Task item:
Restate the data word for word. Leave the pictures out.
=-=-=-=-=
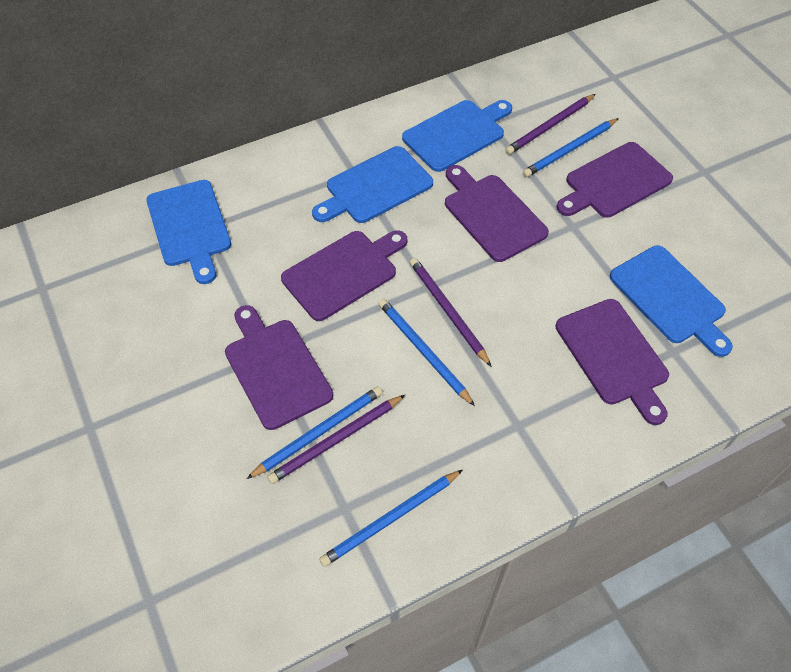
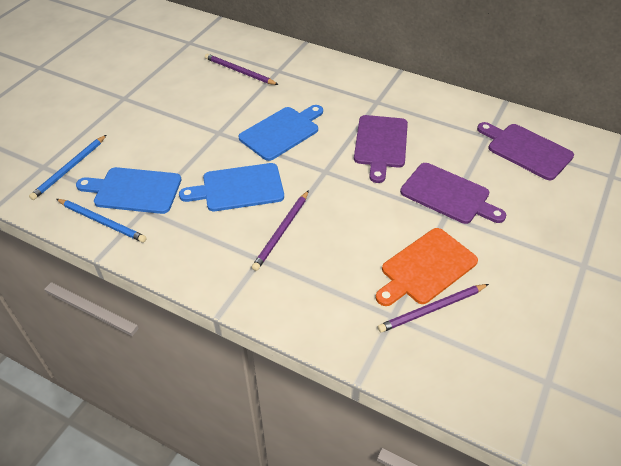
blue cutting board: 4 -> 3
blue pencil: 4 -> 2
orange cutting board: 0 -> 1
purple cutting board: 5 -> 3

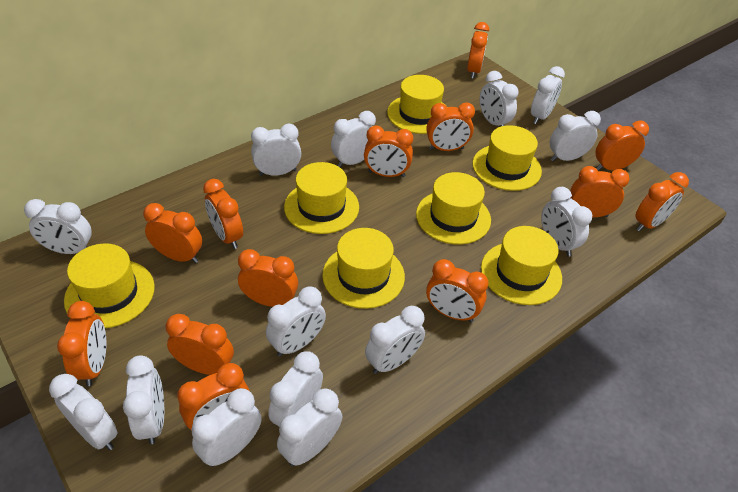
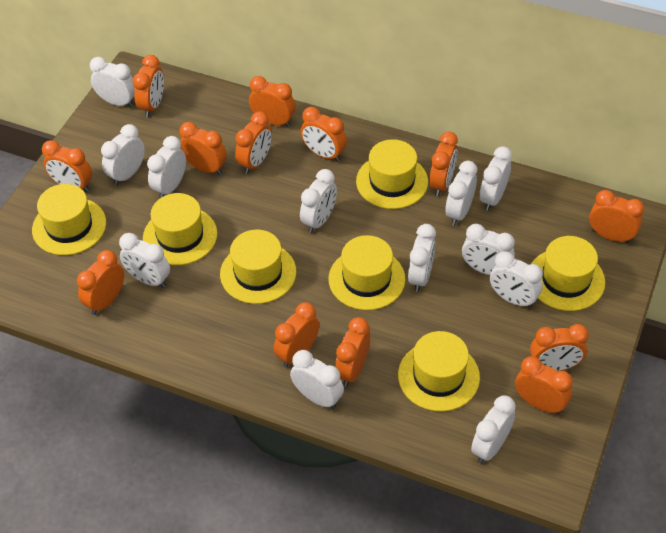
white clock: 14 -> 12

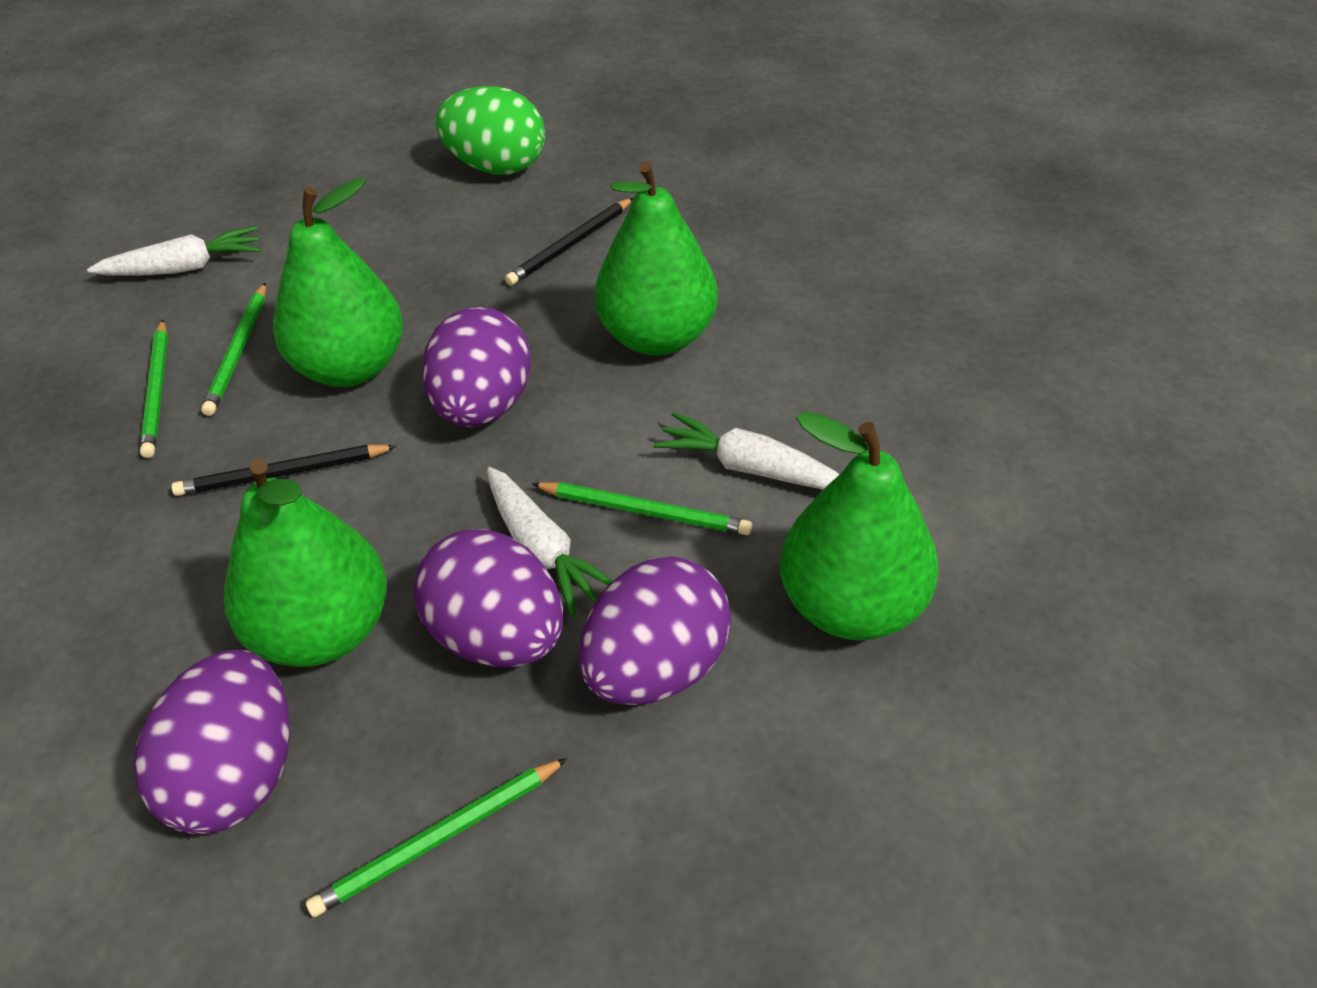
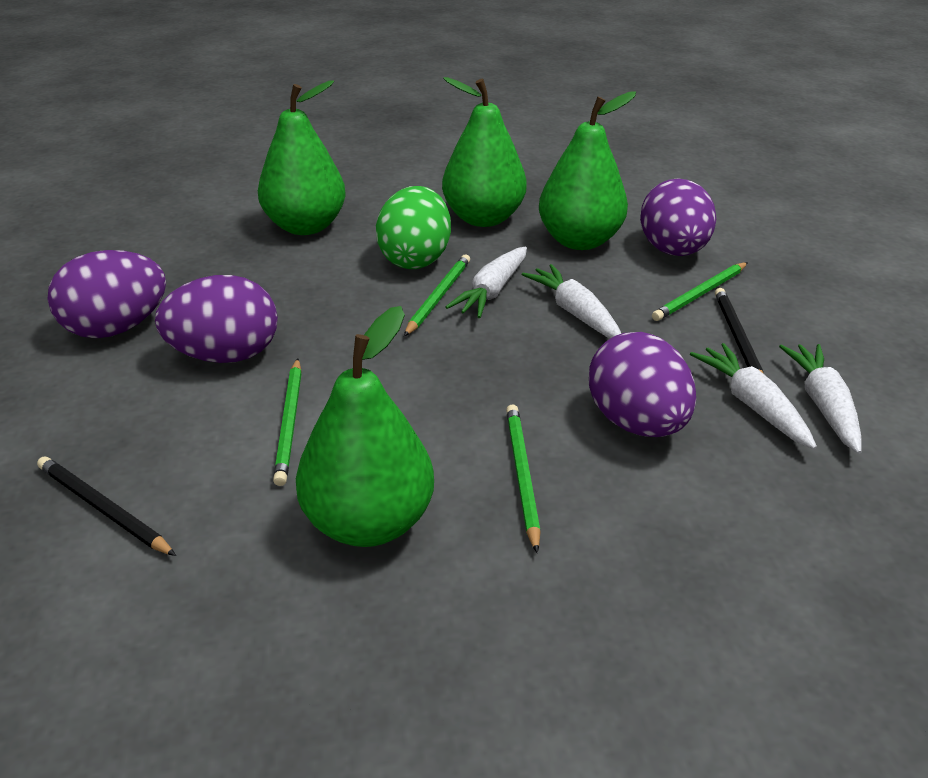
white carrot: 3 -> 4

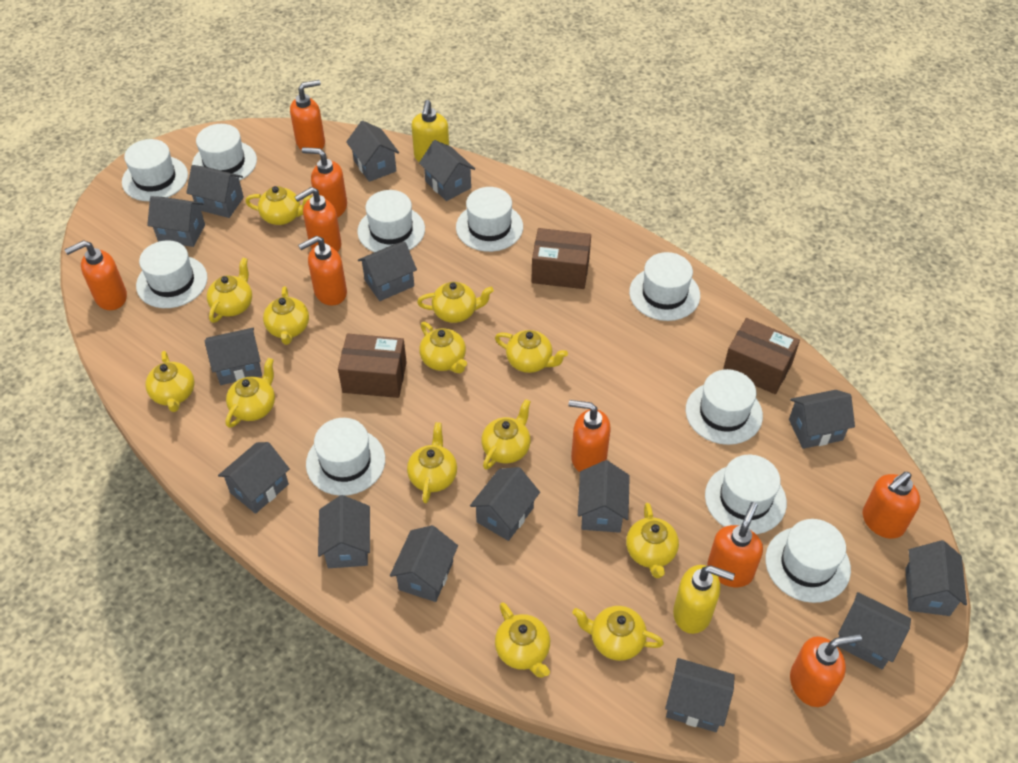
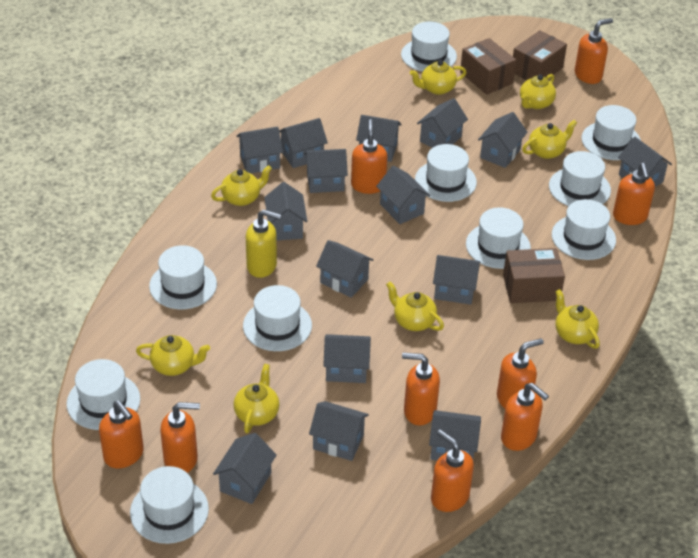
yellow soap dispenser: 2 -> 1
yellow teapot: 13 -> 8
=-=-=-=-=
Exercise output:
blue cutting board: 4 -> 3
blue pencil: 4 -> 2
orange cutting board: 0 -> 1
purple cutting board: 5 -> 3

white clock: 14 -> 12

white carrot: 3 -> 4

yellow soap dispenser: 2 -> 1
yellow teapot: 13 -> 8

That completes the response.